== Segment start ==

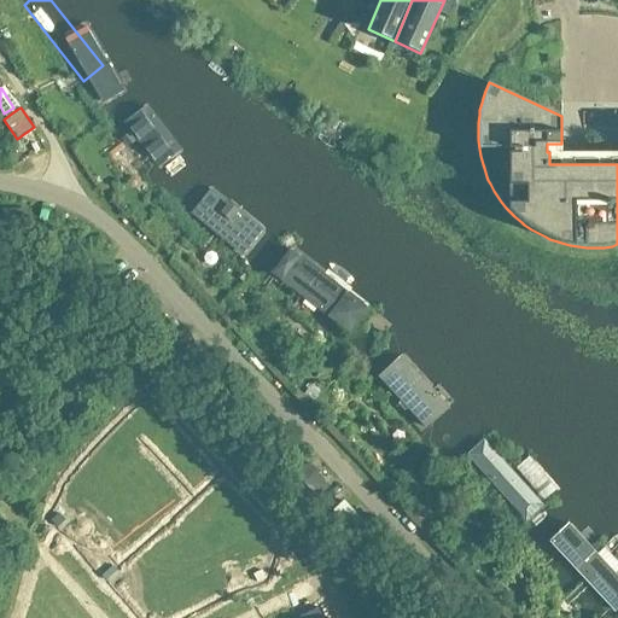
[(197,184),(134,110),(116,126),(179,199),(197,184)]
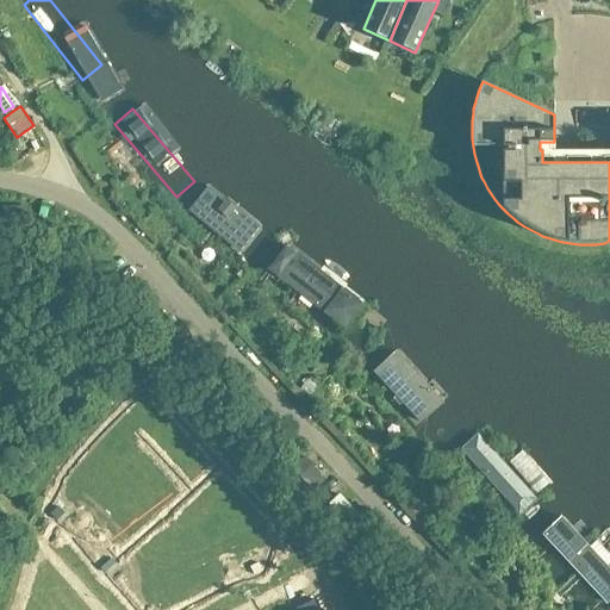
[(5,209),(5,226),(27,226),(27,209),(5,209)]
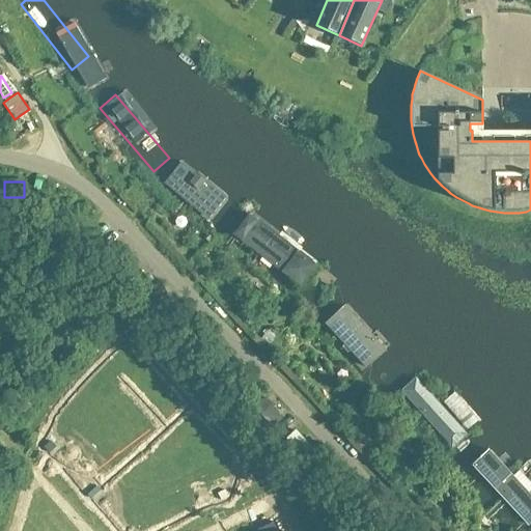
[(227,211),(182,187),(172,205),(218,229),(227,211)]
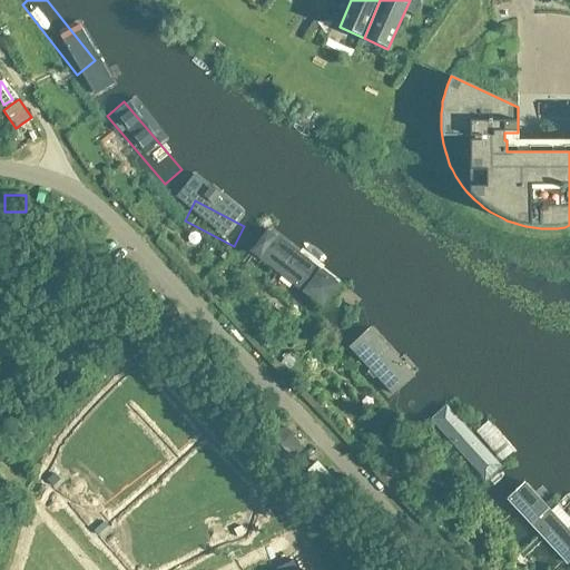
[(372,350),(310,286),(294,302),(355,365),(372,350)]
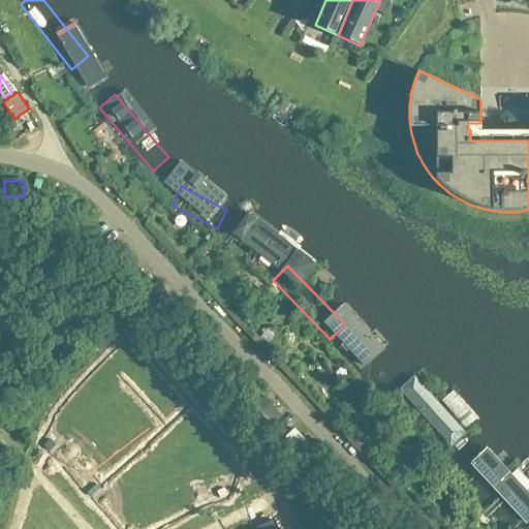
[(260,336),(259,337),(268,347),(279,338),(270,328),(260,336)]
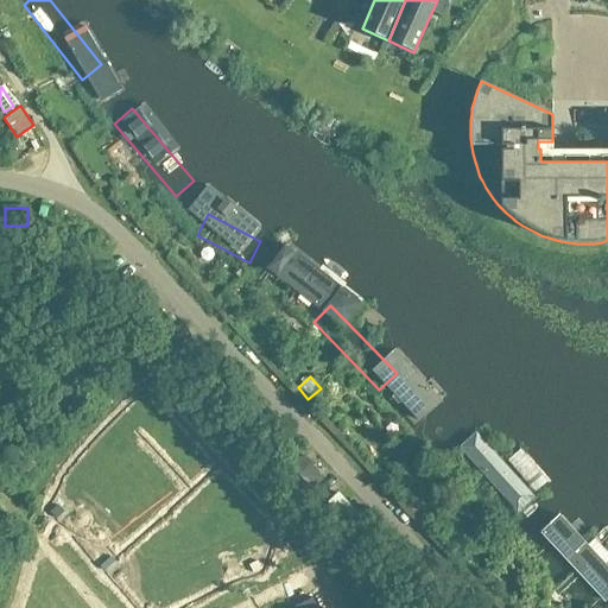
[(321,388),(308,399),(316,409),(318,406),(329,397),(321,388)]
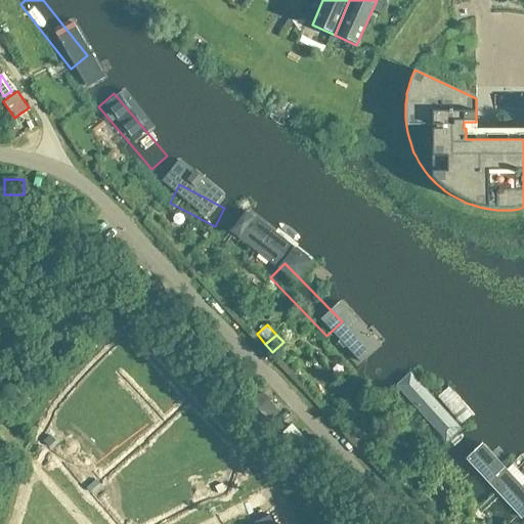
[(418,402),(360,344),(346,358),(403,417),(418,402)]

== Segment end ==

Copy all the entries word for word. Omit any pictures.

#### EXERCISE ANSWER:
[(197,184),(134,110),(116,126),(179,199),(197,184)]
[(5,209),(5,226),(27,226),(27,209),(5,209)]
[(227,211),(182,187),(172,205),(218,229),(227,211)]
[(372,350),(310,286),(294,302),(355,365),(372,350)]
[(260,336),(259,337),(268,347),(279,338),(270,328),(260,336)]
[(321,388),(308,399),(316,409),(318,406),(329,397),(321,388)]
[(418,402),(360,344),(346,358),(403,417),(418,402)]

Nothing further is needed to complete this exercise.